▸ **WORK ITEM**
Give back exactly the stretch of data below from the line holding "green brick A6" through the line holding "black brick H12:I12", both ends included, and leave the remaining lines out.

▸ **DATASET RECORDS**
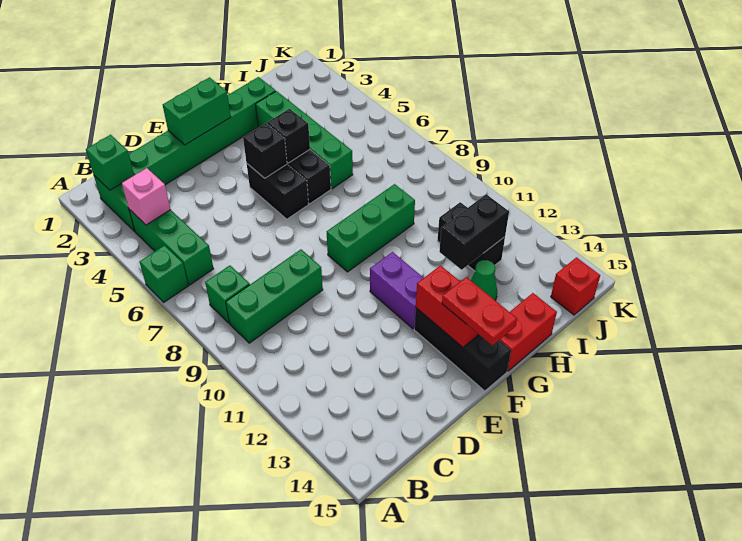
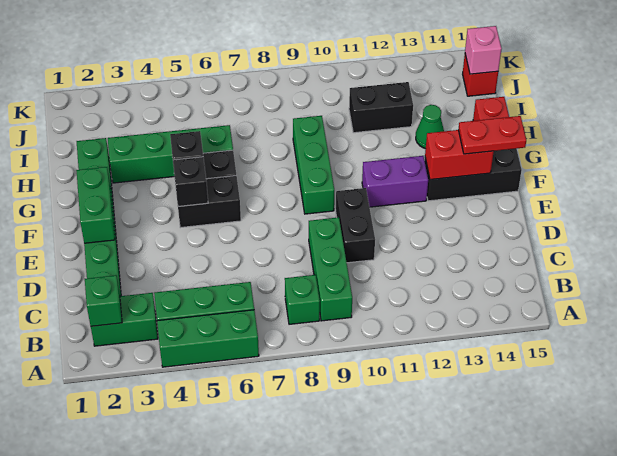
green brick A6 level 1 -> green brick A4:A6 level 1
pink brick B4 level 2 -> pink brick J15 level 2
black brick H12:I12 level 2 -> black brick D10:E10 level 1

...

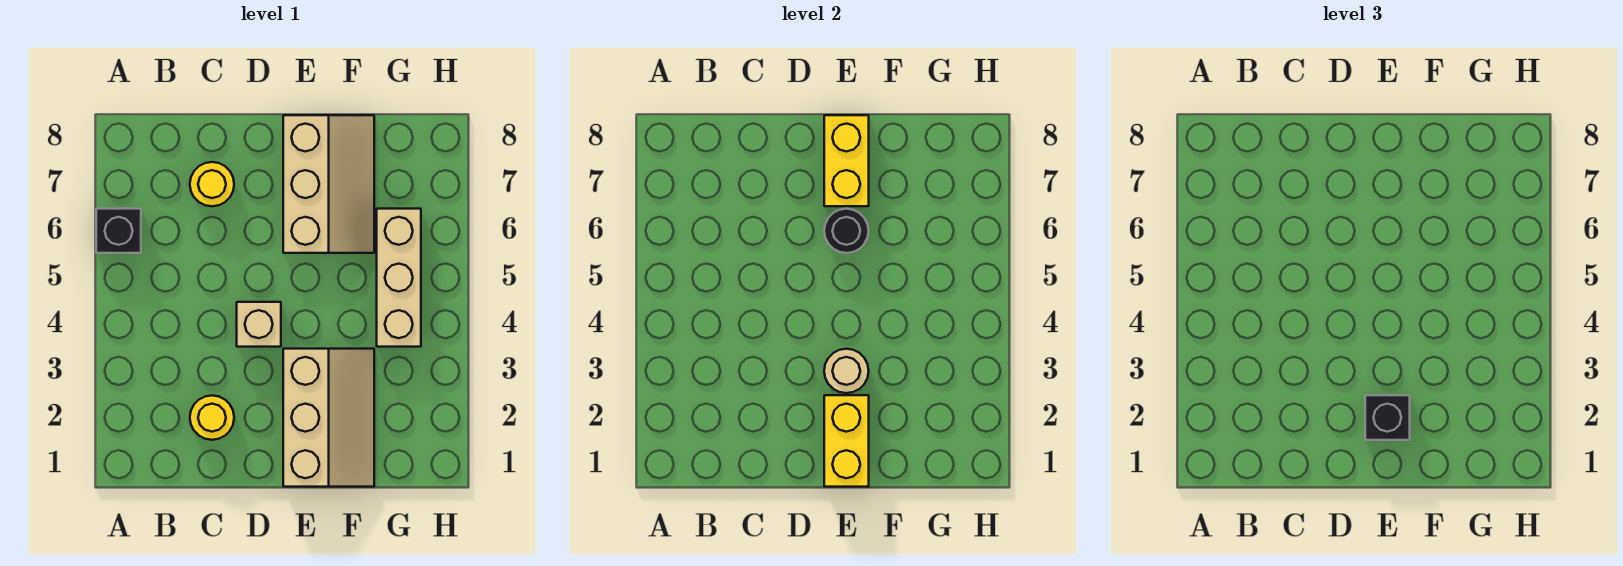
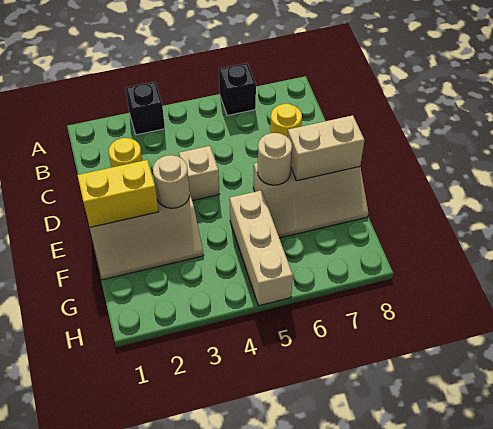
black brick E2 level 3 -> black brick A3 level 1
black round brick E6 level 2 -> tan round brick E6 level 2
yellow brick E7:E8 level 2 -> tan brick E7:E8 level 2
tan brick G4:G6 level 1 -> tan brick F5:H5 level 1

▸ **ANSWER FOR THIS EXERCISE**
green brick A6 level 1 -> green brick A4:A6 level 1
pink brick B4 level 2 -> pink brick J15 level 2
black brick H12:I12 level 2 -> black brick D10:E10 level 1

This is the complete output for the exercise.